◆ **Exercise instructions**
Only the number is wanted: how many lines of the data contain "cyan"?

Coordinate-based object records
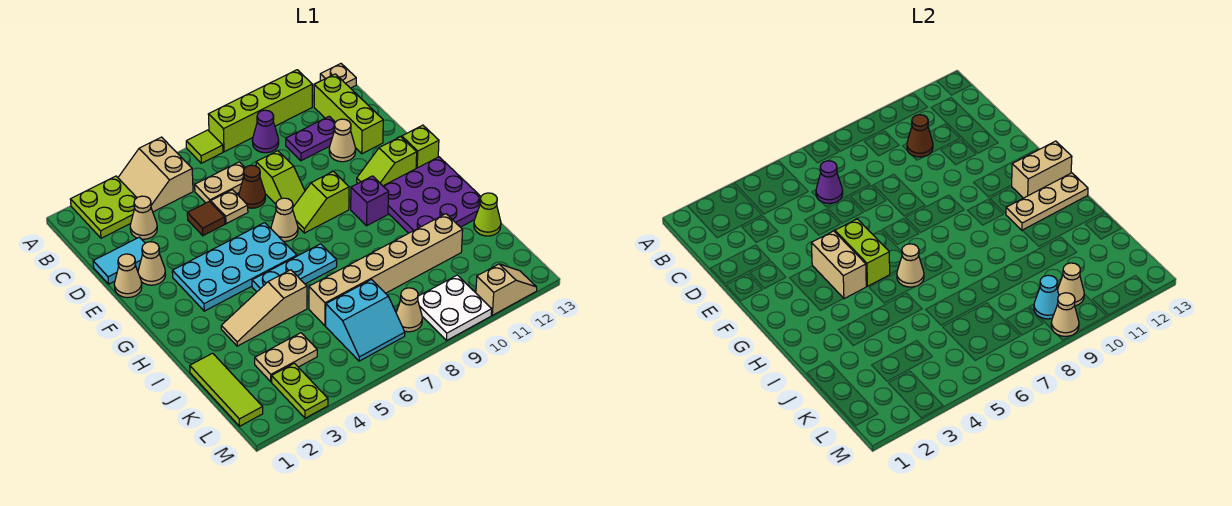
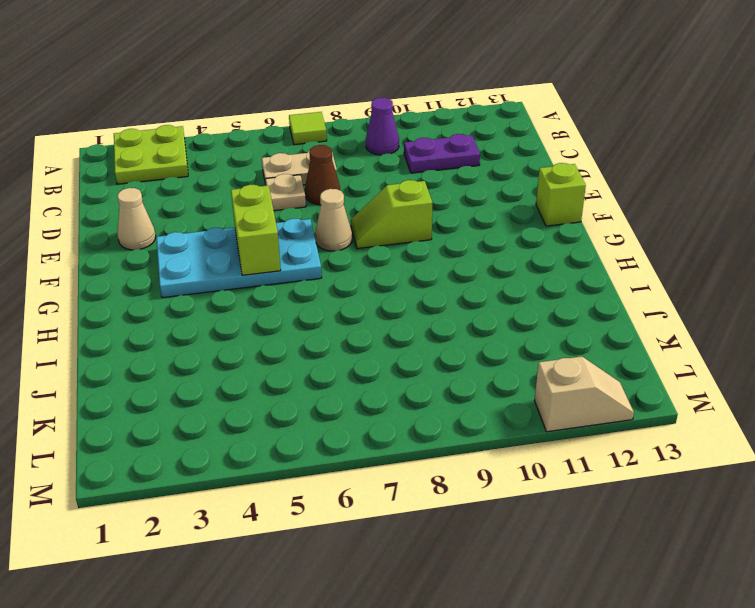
none -> tan 2x2 slope [118,137,193,212]
none -> lime 1x4 brick [208,70,312,152]
none -> tan 1x1 plate [320,64,356,88]
none -> lime 1x3 brick [314,74,383,154]

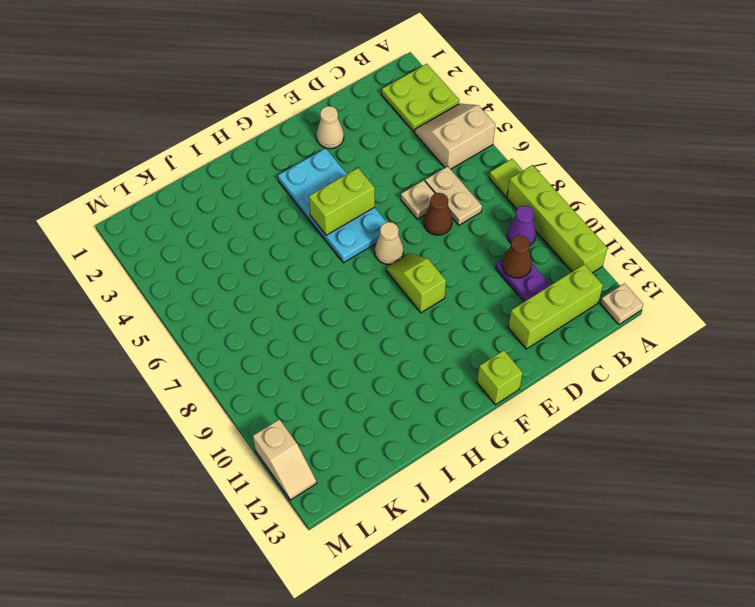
none -> tan 1x1 cone [130,196,157,239]
none -> cyan 1x2 tile [93,237,145,284]
none -> brown 1x1 tile [187,201,225,236]
none -> lime 1x2 slope [256,151,305,207]

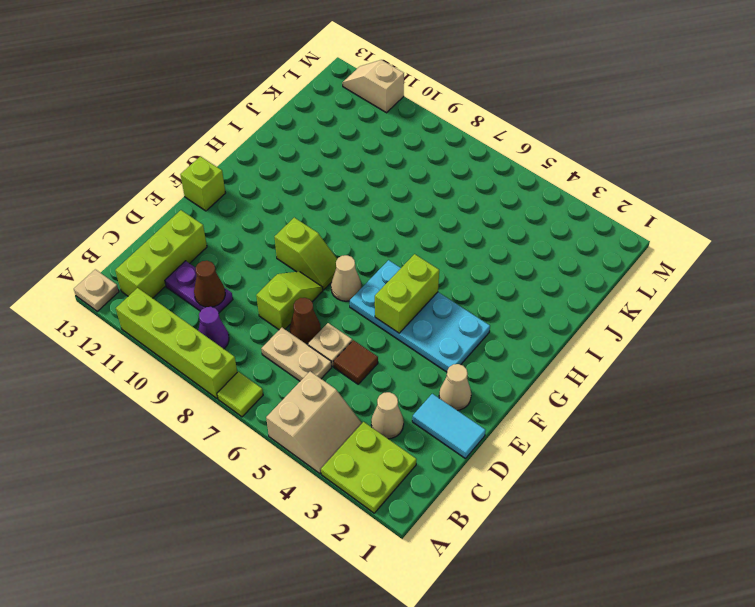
none -> tan 1x1 cone [329,119,356,162]
none -> tan 1x1 cone [114,254,142,298]
none -> lime 1x2 slope [357,137,417,186]
none -> purple 1x1 brick [351,176,389,226]

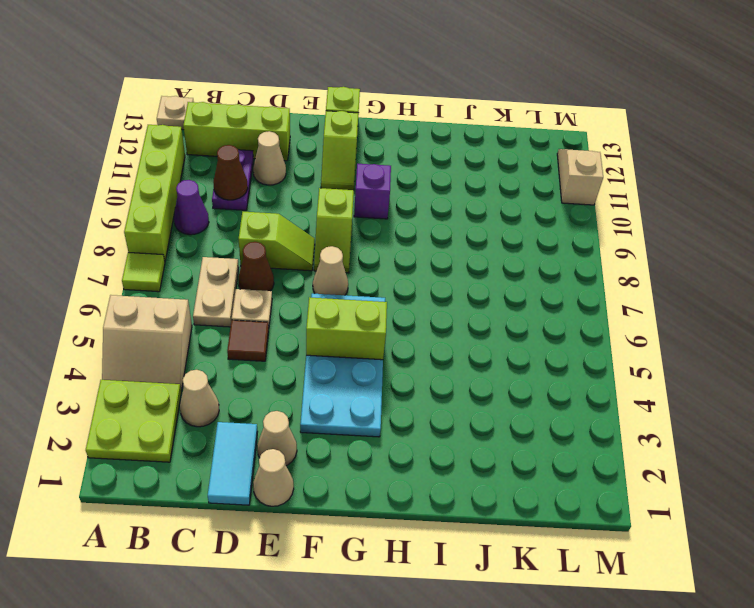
none -> purple 3x3 plate [383,157,481,233]
none -> cyan 1x3 plate [252,244,337,292]
none -> tan 1x3 slope [221,270,307,346]
none -> lime 1x3 tile [190,353,263,426]

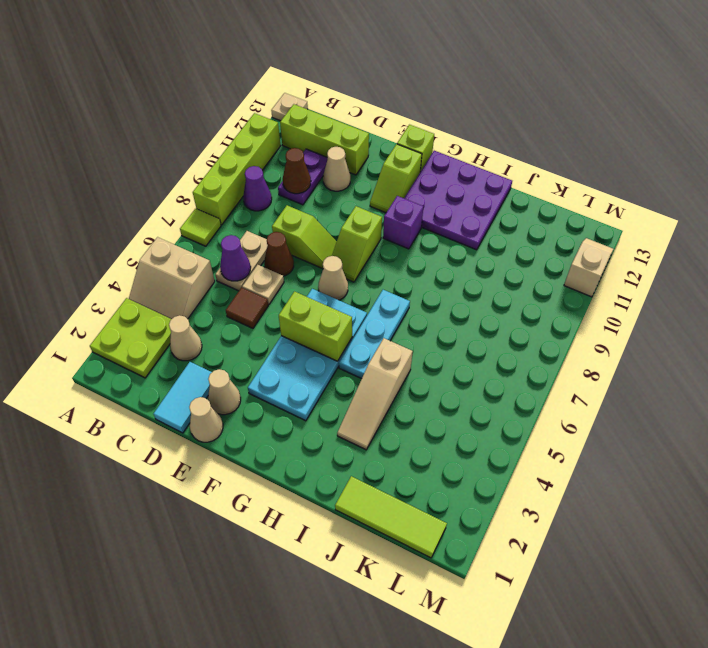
none -> tan 1x6 brick [309,214,463,326]
none -> lime 1x1 cone [474,193,501,236]
none -> tan 1x2 plate [255,333,317,382]
none -> cyan 2x2 slope [326,280,405,361]

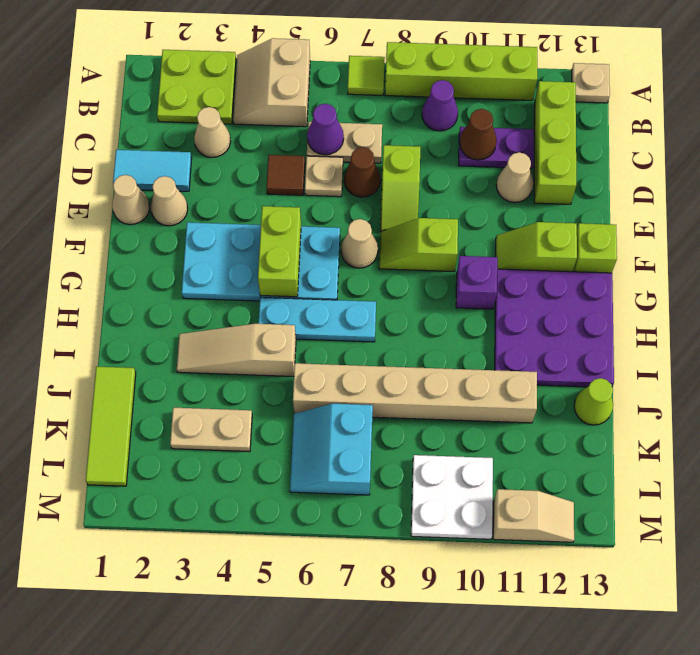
cyan 2x2 slope [290,404,373,495] -> cyan 2x2 slope turned to [326,280,405,361]
none -> lime 1x2 plate [272,363,328,418]
none -> tan 1x1 cone [396,288,422,332]
none -> tan 1x2 brick [811,231,866,299]
none -> tan 1x2 brick [1012,141,1072,198]

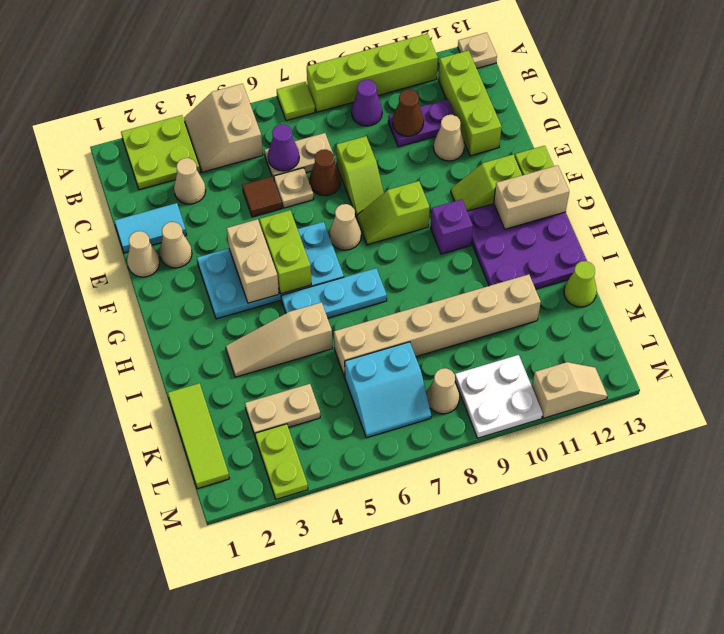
none -> tan 1x1 cone [897,244,924,287]
none -> tan 1x3 plate [1006,173,1088,230]
none -> cyan 1x1 cone [1034,275,1059,319]
none -> tan 1x1 cone [1058,263,1084,306]

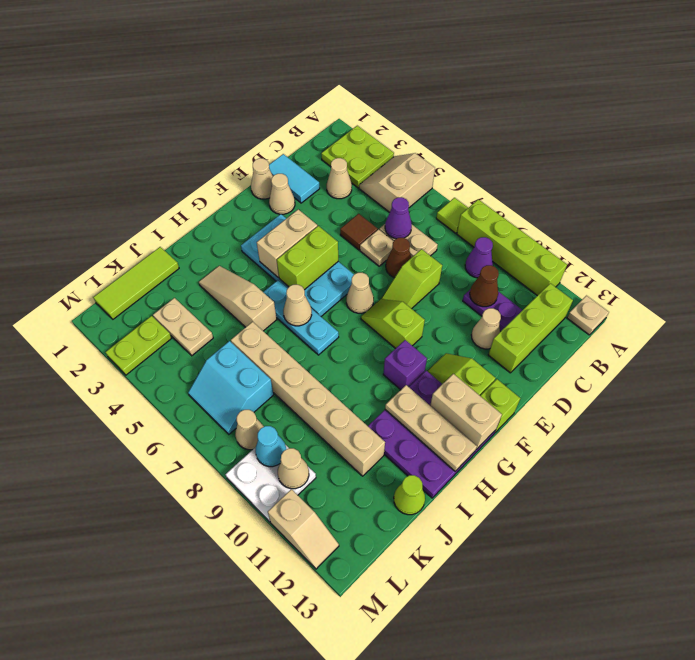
none -> tan 1x1 cone [1051,293,1079,336]

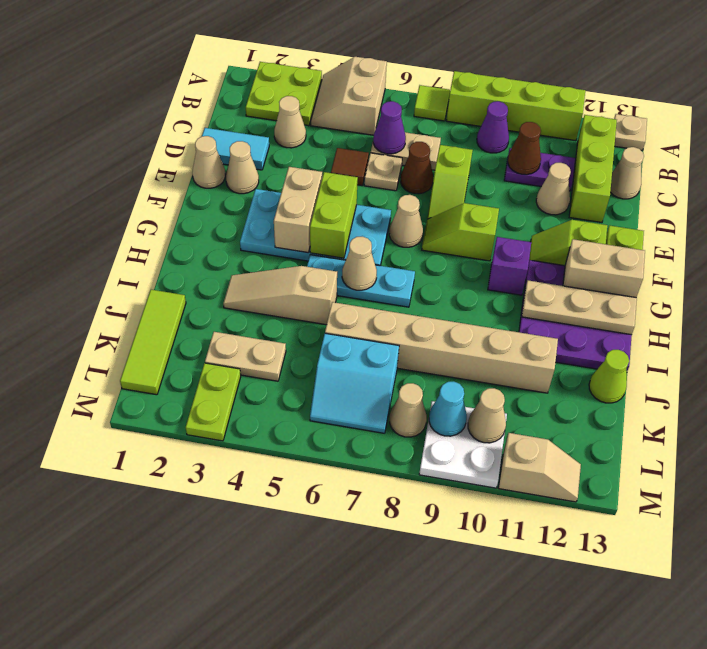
tan 1x1 cone [610,147,644,199] -> tan 1x1 cone moved to [1051,293,1079,336]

◆ **Answer to the problem**
5